→ **What you need to do**: Omit the images and return the remaining entries unchanged.

[Coordinate-based change listings]
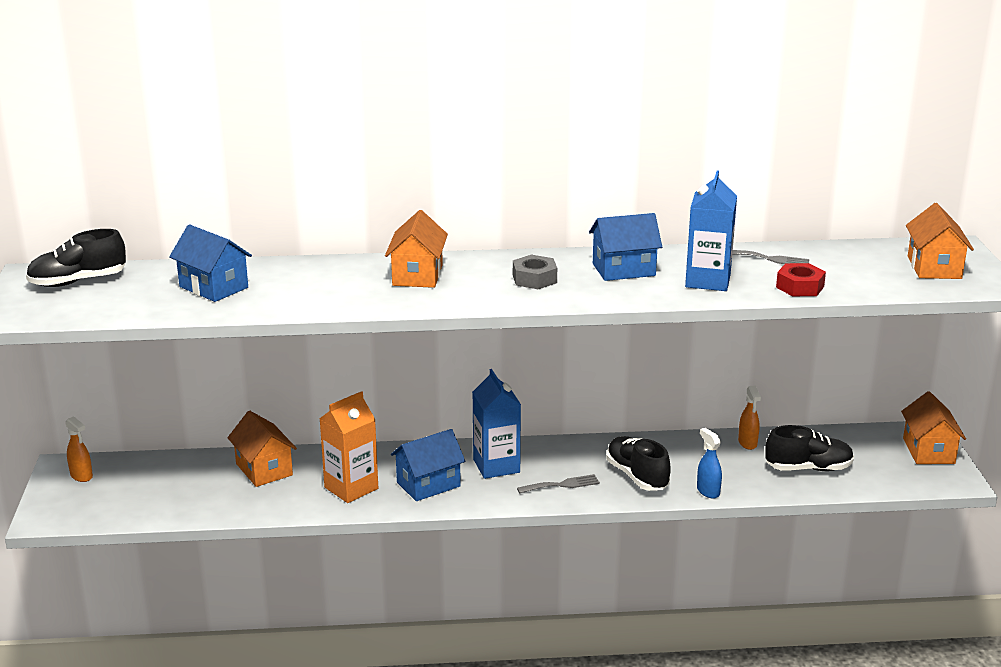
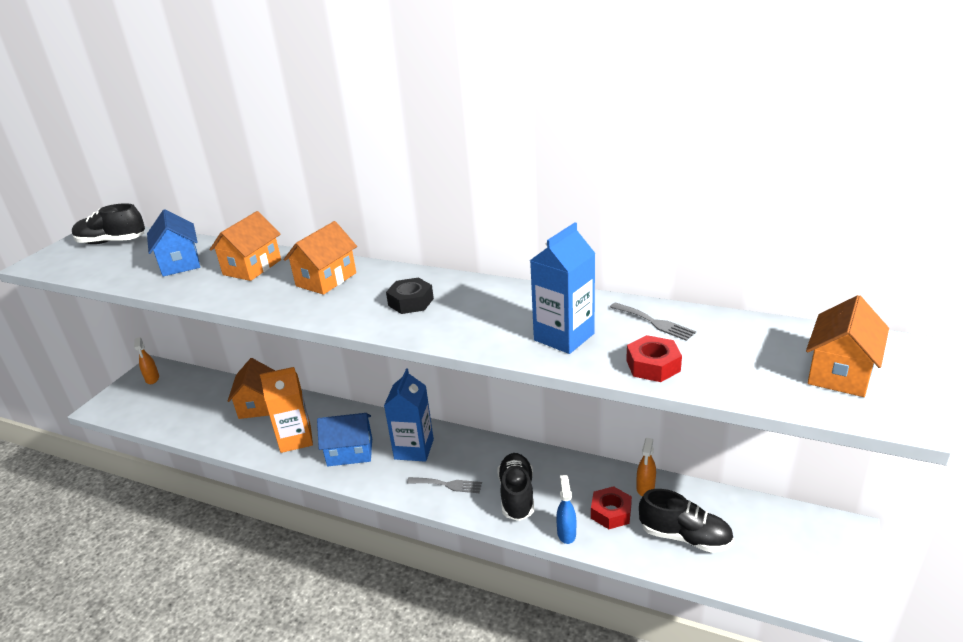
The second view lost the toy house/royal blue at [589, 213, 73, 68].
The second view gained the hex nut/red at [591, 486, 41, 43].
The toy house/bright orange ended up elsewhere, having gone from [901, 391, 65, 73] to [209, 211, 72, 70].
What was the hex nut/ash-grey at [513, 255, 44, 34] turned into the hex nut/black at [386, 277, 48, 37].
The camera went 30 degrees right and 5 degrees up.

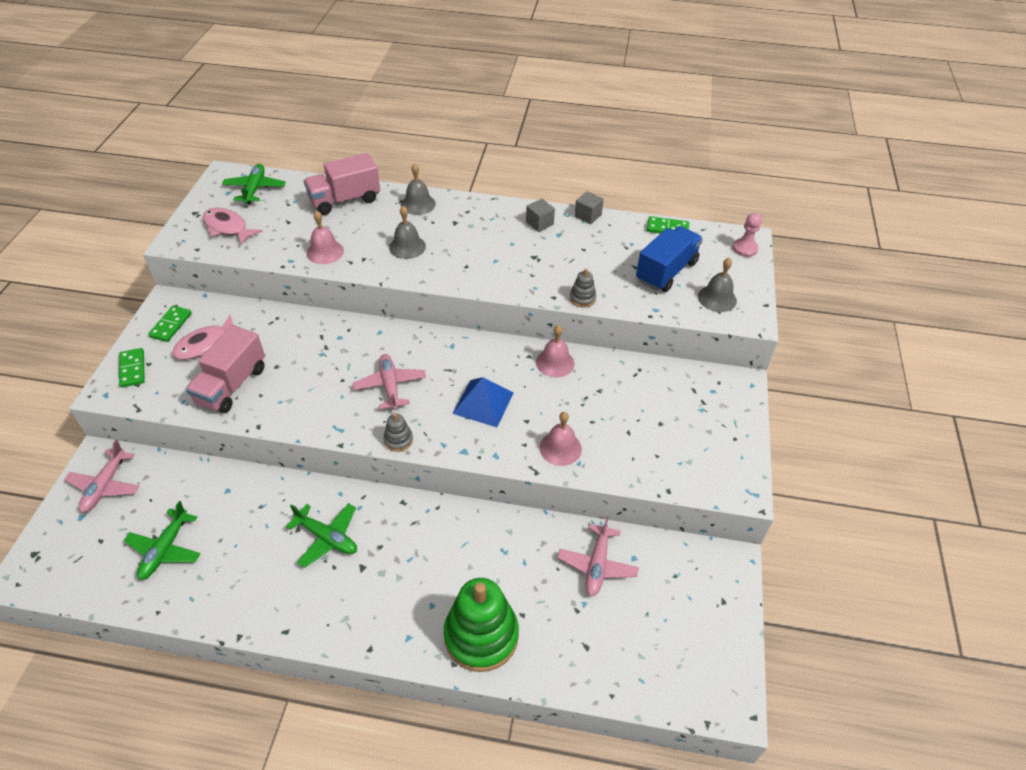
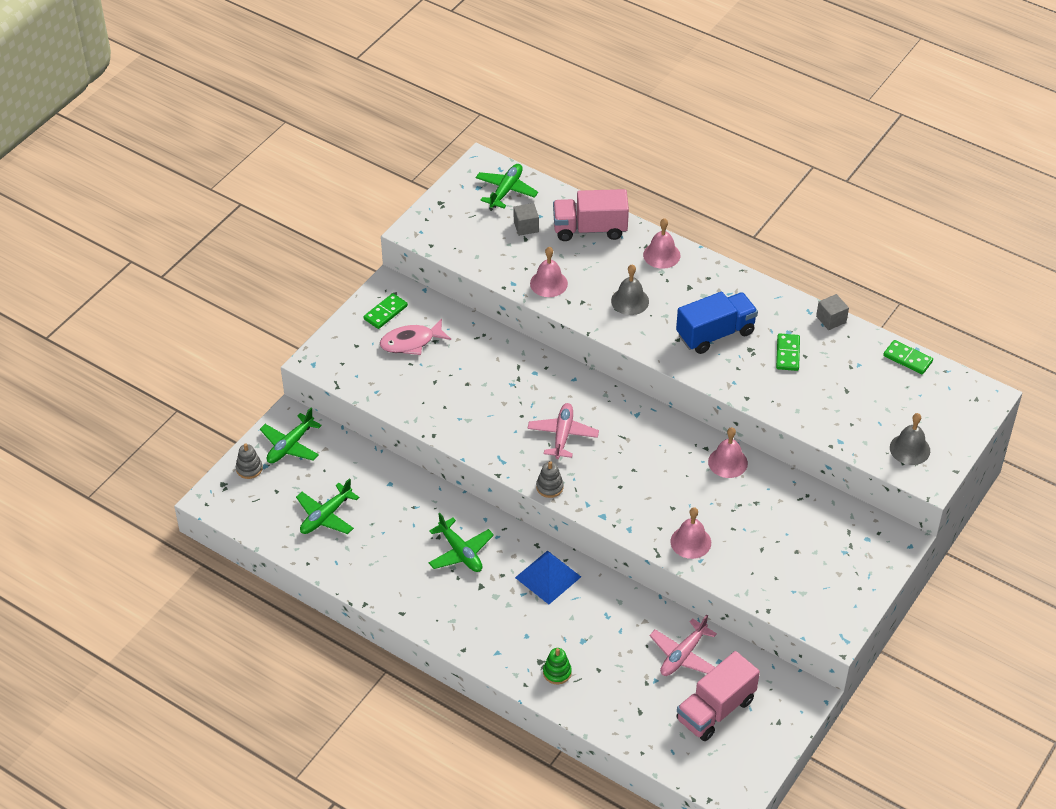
The second view lost the fish/pink at [202, 208, 61, 37].
The second view lost the chess pawn/pink at [733, 213, 29, 44].
The domino tile/leaf-green ended up elsewhere, having gone from [119, 348, 26, 40] to [776, 333, 24, 38].
The toy truck/pink ended up elsewhere, having gone from [186, 325, 79, 88] to [676, 651, 84, 90].
The pyramid/royal blue ended up elsewhere, having gone from [452, 377, 62, 50] to [515, 550, 66, 54].
The block/ash-grey ended up elsewhere, having gone from [526, 199, 29, 33] to [514, 203, 25, 33].
The ring stacker/ash-grey ended up elsewhere, having gone from [570, 269, 26, 39] to [236, 443, 27, 36].
The toy truck/royal blue ended up elsewhere, having gone from [636, 226, 67, 66] to [676, 292, 82, 62].
What was the toy plane/pink at [64, 440, 75, 73] turned into the toy plane/leaf-green at [260, 408, 62, 55].
What was the bell/ash-grey at [401, 163, 35, 52] turned into the bell/pink at [643, 218, 38, 51].
The size of the ring stacker/leaf-green at [444, 578, 75, 94] changed by a factor of 0.43.
The camera went 25 degrees right and 0 degrees up.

→ **Answer below**:
The second view lost the toy house/royal blue at [589, 213, 73, 68].
The second view gained the hex nut/red at [591, 486, 41, 43].
The toy house/bright orange ended up elsewhere, having gone from [901, 391, 65, 73] to [209, 211, 72, 70].
What was the hex nut/ash-grey at [513, 255, 44, 34] turned into the hex nut/black at [386, 277, 48, 37].
The camera went 30 degrees right and 5 degrees up.

The second view lost the fish/pink at [202, 208, 61, 37].
The second view lost the chess pawn/pink at [733, 213, 29, 44].
The domino tile/leaf-green ended up elsewhere, having gone from [119, 348, 26, 40] to [776, 333, 24, 38].
The toy truck/pink ended up elsewhere, having gone from [186, 325, 79, 88] to [676, 651, 84, 90].
The pyramid/royal blue ended up elsewhere, having gone from [452, 377, 62, 50] to [515, 550, 66, 54].
The block/ash-grey ended up elsewhere, having gone from [526, 199, 29, 33] to [514, 203, 25, 33].
The ring stacker/ash-grey ended up elsewhere, having gone from [570, 269, 26, 39] to [236, 443, 27, 36].
The toy truck/royal blue ended up elsewhere, having gone from [636, 226, 67, 66] to [676, 292, 82, 62].
What was the toy plane/pink at [64, 440, 75, 73] turned into the toy plane/leaf-green at [260, 408, 62, 55].
What was the bell/ash-grey at [401, 163, 35, 52] turned into the bell/pink at [643, 218, 38, 51].
The size of the ring stacker/leaf-green at [444, 578, 75, 94] changed by a factor of 0.43.
The camera went 25 degrees right and 0 degrees up.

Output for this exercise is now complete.